> To do
Please set out the stretch from the start of the items through the line containing "(B) silhouette paper at center", including that line, as a numbered list with blank lines left out.

> Source data

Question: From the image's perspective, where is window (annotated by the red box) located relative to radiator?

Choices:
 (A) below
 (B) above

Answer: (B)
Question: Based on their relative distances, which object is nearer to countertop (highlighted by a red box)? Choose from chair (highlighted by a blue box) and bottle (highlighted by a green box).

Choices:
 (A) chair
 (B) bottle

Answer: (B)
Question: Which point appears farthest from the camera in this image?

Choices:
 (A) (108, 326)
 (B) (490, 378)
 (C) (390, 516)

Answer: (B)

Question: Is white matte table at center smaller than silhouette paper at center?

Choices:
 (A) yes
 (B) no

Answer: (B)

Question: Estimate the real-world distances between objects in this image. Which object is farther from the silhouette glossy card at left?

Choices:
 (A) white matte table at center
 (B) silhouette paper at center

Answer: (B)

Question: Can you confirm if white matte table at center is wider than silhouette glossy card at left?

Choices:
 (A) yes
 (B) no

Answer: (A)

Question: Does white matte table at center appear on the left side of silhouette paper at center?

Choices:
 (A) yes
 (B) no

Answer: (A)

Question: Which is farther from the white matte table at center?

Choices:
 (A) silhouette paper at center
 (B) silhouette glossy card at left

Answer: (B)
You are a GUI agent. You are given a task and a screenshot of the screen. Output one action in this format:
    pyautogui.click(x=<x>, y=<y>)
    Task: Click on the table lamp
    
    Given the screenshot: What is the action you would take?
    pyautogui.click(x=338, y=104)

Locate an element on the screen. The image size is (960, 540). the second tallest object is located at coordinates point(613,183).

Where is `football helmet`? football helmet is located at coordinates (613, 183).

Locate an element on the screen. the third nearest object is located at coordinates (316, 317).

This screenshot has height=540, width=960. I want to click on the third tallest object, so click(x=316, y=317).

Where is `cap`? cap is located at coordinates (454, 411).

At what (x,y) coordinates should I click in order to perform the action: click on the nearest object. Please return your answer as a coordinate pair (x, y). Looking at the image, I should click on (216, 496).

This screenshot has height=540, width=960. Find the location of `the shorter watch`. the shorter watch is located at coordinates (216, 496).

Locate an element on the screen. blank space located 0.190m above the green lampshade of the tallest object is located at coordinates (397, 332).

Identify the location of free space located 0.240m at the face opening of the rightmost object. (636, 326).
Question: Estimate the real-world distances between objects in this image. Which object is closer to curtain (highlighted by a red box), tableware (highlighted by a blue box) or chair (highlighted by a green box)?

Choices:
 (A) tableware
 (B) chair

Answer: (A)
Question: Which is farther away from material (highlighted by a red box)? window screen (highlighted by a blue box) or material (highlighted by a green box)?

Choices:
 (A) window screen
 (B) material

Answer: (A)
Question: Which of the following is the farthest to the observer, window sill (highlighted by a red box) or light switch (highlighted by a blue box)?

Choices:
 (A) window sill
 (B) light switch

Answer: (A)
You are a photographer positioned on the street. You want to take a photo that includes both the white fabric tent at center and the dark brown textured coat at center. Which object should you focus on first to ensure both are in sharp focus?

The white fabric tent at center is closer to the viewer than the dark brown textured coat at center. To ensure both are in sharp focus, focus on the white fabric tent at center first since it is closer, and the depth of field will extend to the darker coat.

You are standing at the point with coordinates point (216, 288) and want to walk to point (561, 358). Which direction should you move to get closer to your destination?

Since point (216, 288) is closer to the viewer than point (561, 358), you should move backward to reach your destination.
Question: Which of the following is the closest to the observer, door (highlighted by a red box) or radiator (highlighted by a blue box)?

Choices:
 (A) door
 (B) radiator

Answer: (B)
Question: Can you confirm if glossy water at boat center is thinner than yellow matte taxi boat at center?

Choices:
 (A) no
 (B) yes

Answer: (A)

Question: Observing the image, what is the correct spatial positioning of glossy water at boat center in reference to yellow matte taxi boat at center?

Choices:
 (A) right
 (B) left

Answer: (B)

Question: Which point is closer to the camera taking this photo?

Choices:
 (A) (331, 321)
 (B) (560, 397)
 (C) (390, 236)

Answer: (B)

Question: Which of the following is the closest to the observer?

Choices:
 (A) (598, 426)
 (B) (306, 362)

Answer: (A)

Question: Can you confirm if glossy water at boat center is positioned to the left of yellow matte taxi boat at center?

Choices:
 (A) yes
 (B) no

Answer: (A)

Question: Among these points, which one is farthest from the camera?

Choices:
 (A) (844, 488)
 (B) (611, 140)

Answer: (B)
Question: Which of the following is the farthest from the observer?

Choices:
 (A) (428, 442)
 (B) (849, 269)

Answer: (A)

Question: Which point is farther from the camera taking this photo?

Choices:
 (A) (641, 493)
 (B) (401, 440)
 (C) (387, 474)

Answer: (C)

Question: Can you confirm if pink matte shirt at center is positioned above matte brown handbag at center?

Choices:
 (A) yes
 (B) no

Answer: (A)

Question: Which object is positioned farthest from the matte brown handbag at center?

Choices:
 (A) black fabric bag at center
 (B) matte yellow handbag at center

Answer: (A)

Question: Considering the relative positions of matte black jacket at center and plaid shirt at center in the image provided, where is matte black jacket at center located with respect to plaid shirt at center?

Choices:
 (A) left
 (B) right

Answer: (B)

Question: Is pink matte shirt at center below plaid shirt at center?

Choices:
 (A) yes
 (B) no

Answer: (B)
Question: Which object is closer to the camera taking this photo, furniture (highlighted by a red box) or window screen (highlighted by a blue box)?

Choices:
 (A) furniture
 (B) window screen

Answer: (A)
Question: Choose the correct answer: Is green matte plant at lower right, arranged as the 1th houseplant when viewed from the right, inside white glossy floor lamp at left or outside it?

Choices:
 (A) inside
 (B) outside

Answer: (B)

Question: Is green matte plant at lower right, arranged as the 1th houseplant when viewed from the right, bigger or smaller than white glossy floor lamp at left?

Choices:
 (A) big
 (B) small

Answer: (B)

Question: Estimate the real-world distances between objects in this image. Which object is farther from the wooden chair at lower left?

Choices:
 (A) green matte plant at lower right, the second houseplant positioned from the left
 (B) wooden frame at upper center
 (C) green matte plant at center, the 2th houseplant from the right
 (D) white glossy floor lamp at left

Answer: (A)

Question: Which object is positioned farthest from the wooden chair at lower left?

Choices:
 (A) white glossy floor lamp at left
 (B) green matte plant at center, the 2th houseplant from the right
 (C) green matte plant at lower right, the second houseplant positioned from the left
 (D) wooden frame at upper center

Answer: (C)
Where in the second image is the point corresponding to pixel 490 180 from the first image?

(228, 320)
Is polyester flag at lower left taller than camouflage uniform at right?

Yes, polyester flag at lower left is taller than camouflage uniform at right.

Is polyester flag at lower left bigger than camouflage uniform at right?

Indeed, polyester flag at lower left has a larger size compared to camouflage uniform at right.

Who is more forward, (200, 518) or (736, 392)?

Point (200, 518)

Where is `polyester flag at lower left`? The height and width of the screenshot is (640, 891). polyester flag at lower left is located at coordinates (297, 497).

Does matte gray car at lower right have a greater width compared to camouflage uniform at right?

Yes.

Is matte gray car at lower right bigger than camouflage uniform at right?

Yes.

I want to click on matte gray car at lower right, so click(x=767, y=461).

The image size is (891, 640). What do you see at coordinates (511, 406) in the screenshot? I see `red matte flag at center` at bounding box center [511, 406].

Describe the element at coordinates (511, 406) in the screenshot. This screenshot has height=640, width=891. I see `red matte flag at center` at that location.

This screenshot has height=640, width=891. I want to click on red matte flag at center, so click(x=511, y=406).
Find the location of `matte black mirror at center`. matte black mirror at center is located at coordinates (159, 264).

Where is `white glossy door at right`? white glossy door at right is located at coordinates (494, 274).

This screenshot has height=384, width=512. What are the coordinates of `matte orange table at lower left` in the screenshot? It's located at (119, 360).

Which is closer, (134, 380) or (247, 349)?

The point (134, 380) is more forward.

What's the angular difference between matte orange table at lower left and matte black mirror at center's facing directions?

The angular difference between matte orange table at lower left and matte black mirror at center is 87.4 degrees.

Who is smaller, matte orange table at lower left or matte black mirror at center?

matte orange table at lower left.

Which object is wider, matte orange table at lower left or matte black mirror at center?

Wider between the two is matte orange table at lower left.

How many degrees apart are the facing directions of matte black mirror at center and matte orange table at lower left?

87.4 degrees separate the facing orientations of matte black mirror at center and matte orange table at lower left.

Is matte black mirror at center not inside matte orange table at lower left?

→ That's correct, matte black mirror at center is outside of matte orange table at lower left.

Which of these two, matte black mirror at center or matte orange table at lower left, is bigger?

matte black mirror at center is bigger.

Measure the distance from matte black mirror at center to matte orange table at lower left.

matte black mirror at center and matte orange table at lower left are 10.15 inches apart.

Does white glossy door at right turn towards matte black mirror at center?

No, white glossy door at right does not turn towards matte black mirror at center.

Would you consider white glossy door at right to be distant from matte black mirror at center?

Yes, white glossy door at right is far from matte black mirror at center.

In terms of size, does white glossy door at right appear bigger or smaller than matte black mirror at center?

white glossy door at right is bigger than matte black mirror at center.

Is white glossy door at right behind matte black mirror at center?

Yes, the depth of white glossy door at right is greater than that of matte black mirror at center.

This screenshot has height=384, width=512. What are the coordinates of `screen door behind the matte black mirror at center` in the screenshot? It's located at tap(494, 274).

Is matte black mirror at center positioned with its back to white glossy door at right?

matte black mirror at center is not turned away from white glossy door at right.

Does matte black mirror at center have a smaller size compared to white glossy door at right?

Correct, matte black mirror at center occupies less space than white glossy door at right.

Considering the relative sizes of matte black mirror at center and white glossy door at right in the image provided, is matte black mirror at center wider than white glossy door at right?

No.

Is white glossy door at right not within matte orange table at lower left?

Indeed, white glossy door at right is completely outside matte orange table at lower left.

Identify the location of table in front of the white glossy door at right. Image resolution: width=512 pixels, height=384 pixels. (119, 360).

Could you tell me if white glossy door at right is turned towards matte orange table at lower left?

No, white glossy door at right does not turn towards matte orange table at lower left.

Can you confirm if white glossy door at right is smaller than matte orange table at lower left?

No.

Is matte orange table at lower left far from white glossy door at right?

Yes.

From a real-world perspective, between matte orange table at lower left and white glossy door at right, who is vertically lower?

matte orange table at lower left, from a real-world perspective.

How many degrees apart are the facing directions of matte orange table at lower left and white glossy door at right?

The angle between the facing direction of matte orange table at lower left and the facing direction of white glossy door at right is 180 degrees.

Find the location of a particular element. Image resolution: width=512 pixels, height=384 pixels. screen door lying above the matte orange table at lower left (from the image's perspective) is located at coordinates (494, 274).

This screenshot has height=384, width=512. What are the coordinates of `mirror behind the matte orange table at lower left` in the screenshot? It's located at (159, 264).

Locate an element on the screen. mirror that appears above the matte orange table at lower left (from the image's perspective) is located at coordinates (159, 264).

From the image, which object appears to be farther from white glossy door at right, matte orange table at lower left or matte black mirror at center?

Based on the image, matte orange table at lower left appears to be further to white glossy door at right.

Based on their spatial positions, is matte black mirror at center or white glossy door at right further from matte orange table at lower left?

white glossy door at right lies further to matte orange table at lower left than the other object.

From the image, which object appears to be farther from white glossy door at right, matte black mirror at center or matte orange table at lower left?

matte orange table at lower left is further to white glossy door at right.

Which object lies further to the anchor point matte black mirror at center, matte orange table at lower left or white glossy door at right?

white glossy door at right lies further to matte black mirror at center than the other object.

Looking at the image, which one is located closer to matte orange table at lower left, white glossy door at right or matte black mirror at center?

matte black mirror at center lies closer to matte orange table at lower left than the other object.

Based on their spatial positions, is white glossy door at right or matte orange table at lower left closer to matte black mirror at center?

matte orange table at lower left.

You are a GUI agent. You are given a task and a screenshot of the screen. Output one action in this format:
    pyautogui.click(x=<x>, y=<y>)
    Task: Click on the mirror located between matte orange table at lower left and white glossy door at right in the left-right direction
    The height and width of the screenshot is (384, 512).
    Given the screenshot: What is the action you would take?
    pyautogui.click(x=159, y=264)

> Problem solution
1. Question: From the image's perspective, where is window (annotated by the red box) located relative to radiator?
2. Choices:
3.  (A) below
4.  (B) above
5. Answer: (B)
6. Question: Based on their relative distances, which object is nearer to countertop (highlighted by a red box)? Choose from chair (highlighted by a blue box) and bottle (highlighted by a green box).
7. Choices:
8.  (A) chair
9.  (B) bottle
10. Answer: (B)
11. Question: Which point appears farthest from the camera in this image?
12. Choices:
13.  (A) (108, 326)
14.  (B) (490, 378)
15.  (C) (390, 516)
16. Answer: (B)
17. Question: Is white matte table at center smaller than silhouette paper at center?
18. Choices:
19.  (A) yes
20.  (B) no
21. Answer: (B)
22. Question: Estimate the real-world distances between objects in this image. Which object is farther from the silhouette glossy card at left?
23. Choices:
24.  (A) white matte table at center
25.  (B) silhouette paper at center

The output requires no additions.